» **Data excerpts**:
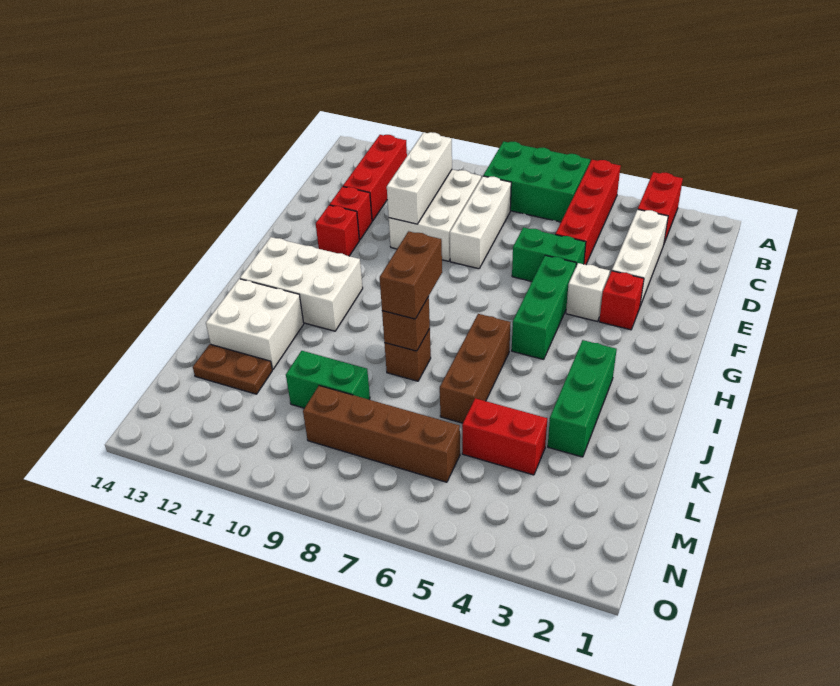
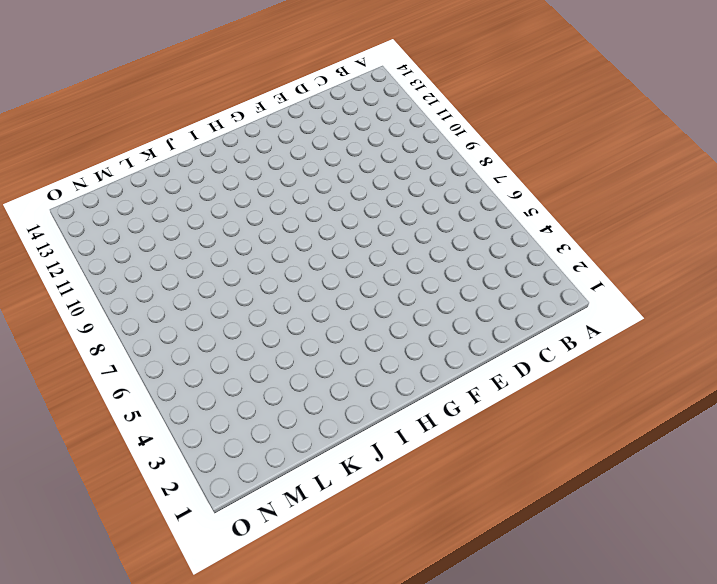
none -> red brick A3:B3 level 1
none -> red brick A5:D5 level 1
none -> green brick A6:B8 level 1

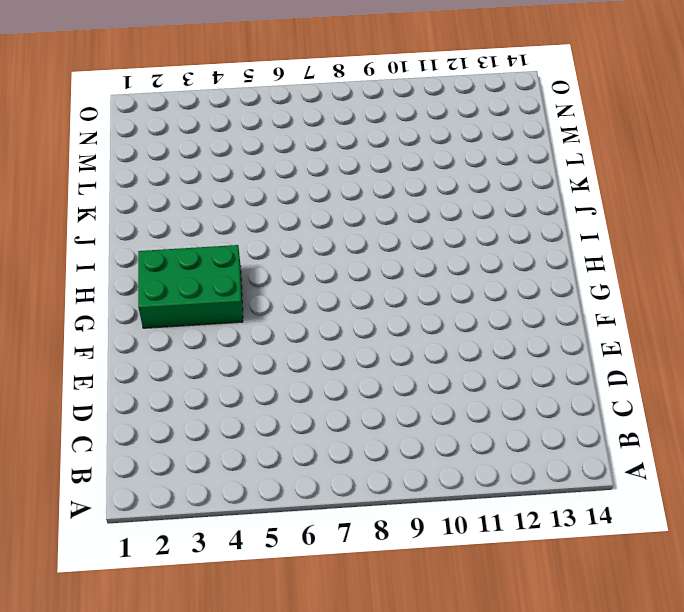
green brick G2:H4 level 1 -> green brick A6:B8 level 1
none -> red brick A3:B3 level 1
none -> red brick A5:D5 level 1
none -> red brick B12:D12 level 1

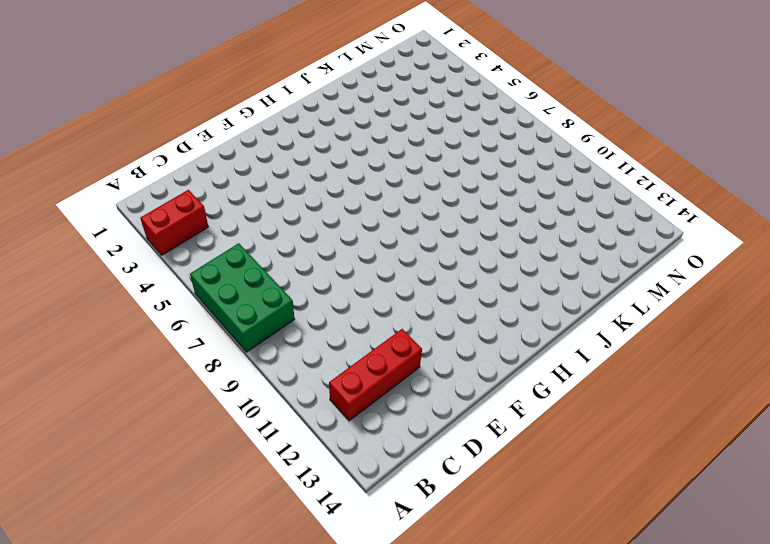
none -> red brick A5:D5 level 1
none -> white brick C3:E3 level 1
none -> white brick C8:E8 level 1

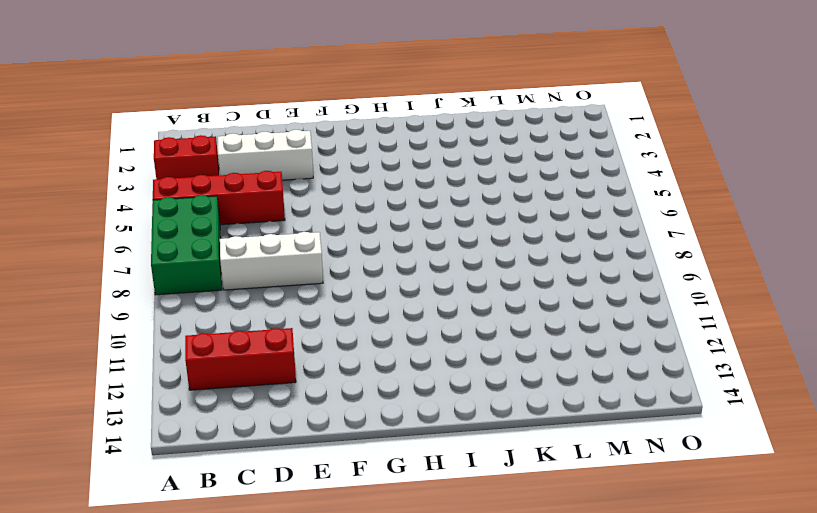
none -> white brick C9:E10 level 1
none -> green brick E5:E6 level 1
none -> red brick E12 level 1

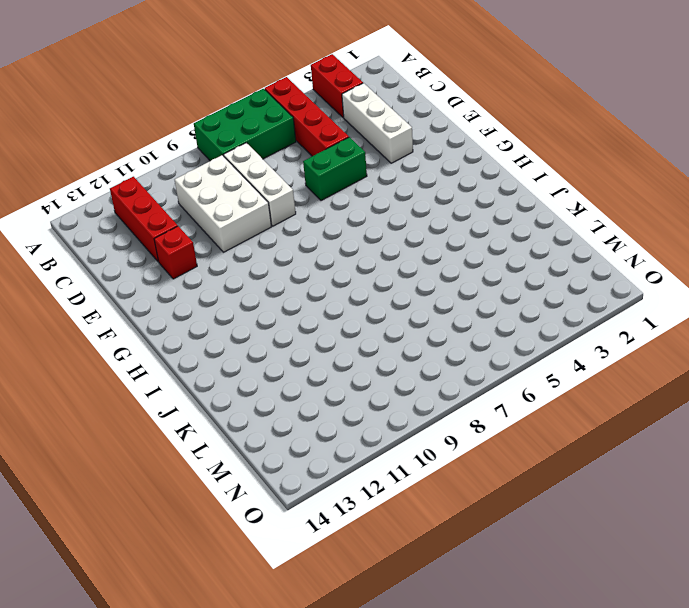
none -> red brick F3 level 1
none -> white brick F4 level 1
none -> green brick F5:H5 level 1

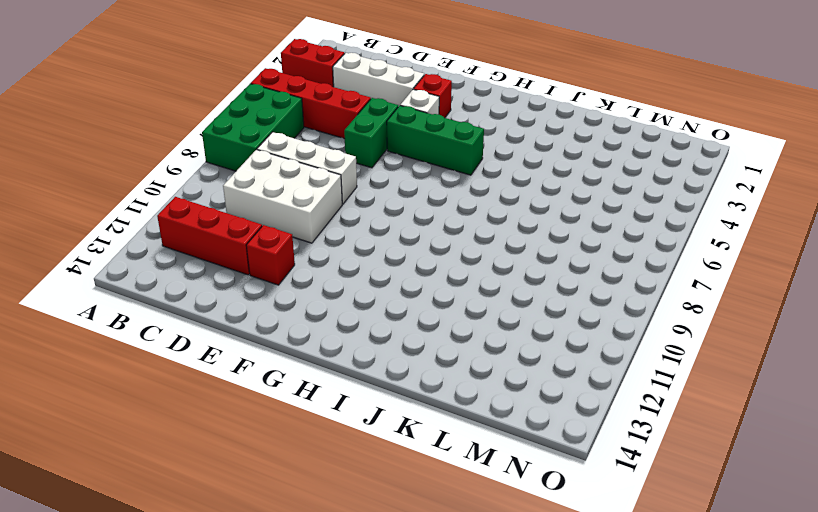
none -> red brick F12 level 1
none -> white brick H11:I13 level 1
none -> green brick I3:K3 level 1

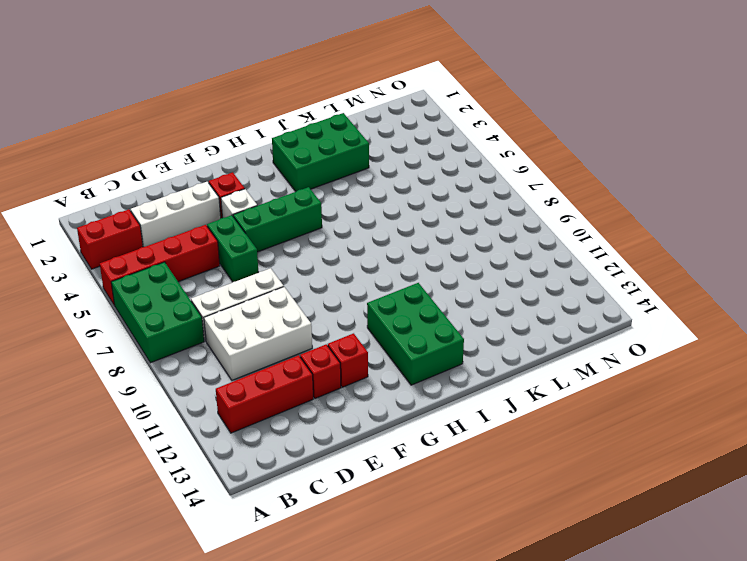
green brick H11:I13 level 1 -> white brick H11:I13 level 1
green brick I2:K3 level 1 -> green brick I3:K3 level 1
none -> brown brick I6:K6 level 1
none -> brown brick J8 level 1
none -> white brick J12:K13 level 1

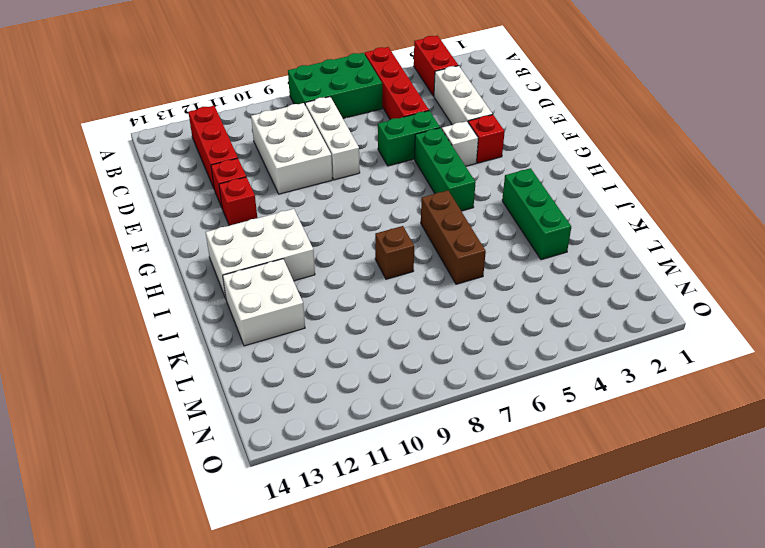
none -> red brick L4:L5 level 1
none -> green brick L9:L10 level 1
none -> brown plate L12:L13 level 1

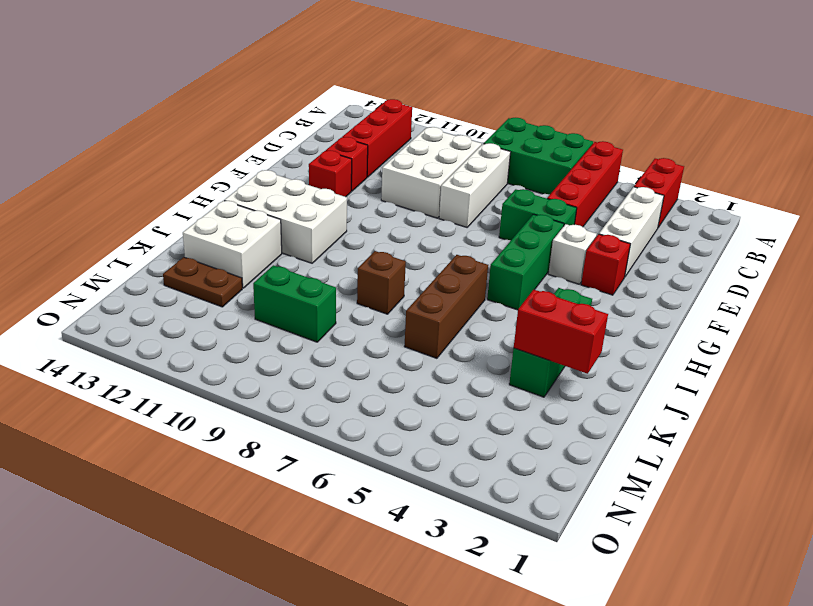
red brick K2:K3 level 2 -> red brick L4:L5 level 1
none -> brown brick M6:M9 level 1
none -> white brick C10:E10 level 2
none -> brown brick J8 level 2

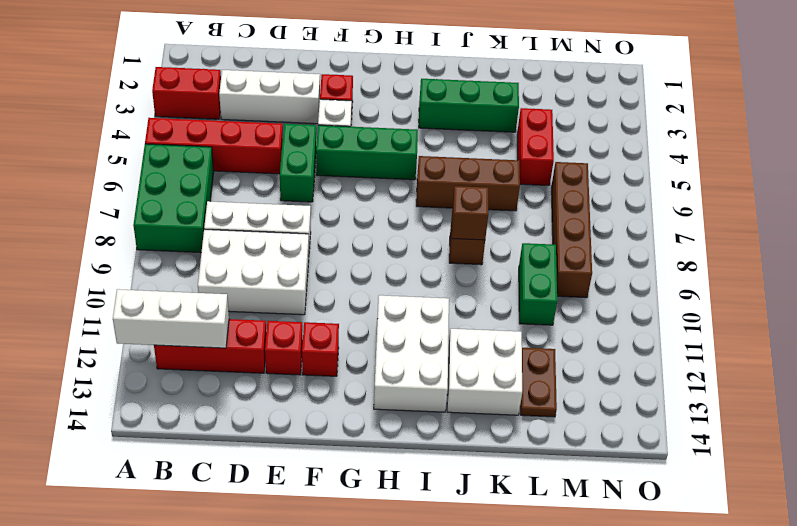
white brick A12:C12 level 2 -> white brick C10:E10 level 2
none -> brown brick I8:J8 level 3

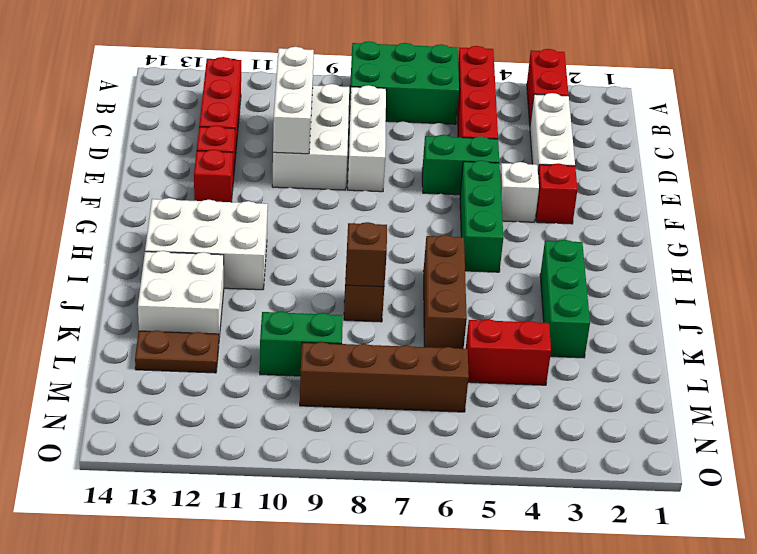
none -> brown brick I8:J8 level 3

» **Task to complete**: An exact copy of the listing is needed, minus its pictures.

» **Solved problem**:
none -> red brick A3:B3 level 1
none -> red brick A5:D5 level 1
none -> green brick A6:B8 level 1

green brick G2:H4 level 1 -> green brick A6:B8 level 1
none -> red brick A3:B3 level 1
none -> red brick A5:D5 level 1
none -> red brick B12:D12 level 1

none -> red brick A5:D5 level 1
none -> white brick C3:E3 level 1
none -> white brick C8:E8 level 1

none -> white brick C9:E10 level 1
none -> green brick E5:E6 level 1
none -> red brick E12 level 1

none -> red brick F3 level 1
none -> white brick F4 level 1
none -> green brick F5:H5 level 1

none -> red brick F12 level 1
none -> white brick H11:I13 level 1
none -> green brick I3:K3 level 1

green brick H11:I13 level 1 -> white brick H11:I13 level 1
green brick I2:K3 level 1 -> green brick I3:K3 level 1
none -> brown brick I6:K6 level 1
none -> brown brick J8 level 1
none -> white brick J12:K13 level 1

none -> red brick L4:L5 level 1
none -> green brick L9:L10 level 1
none -> brown plate L12:L13 level 1

red brick K2:K3 level 2 -> red brick L4:L5 level 1
none -> brown brick M6:M9 level 1
none -> white brick C10:E10 level 2
none -> brown brick J8 level 2

white brick A12:C12 level 2 -> white brick C10:E10 level 2
none -> brown brick I8:J8 level 3

none -> brown brick I8:J8 level 3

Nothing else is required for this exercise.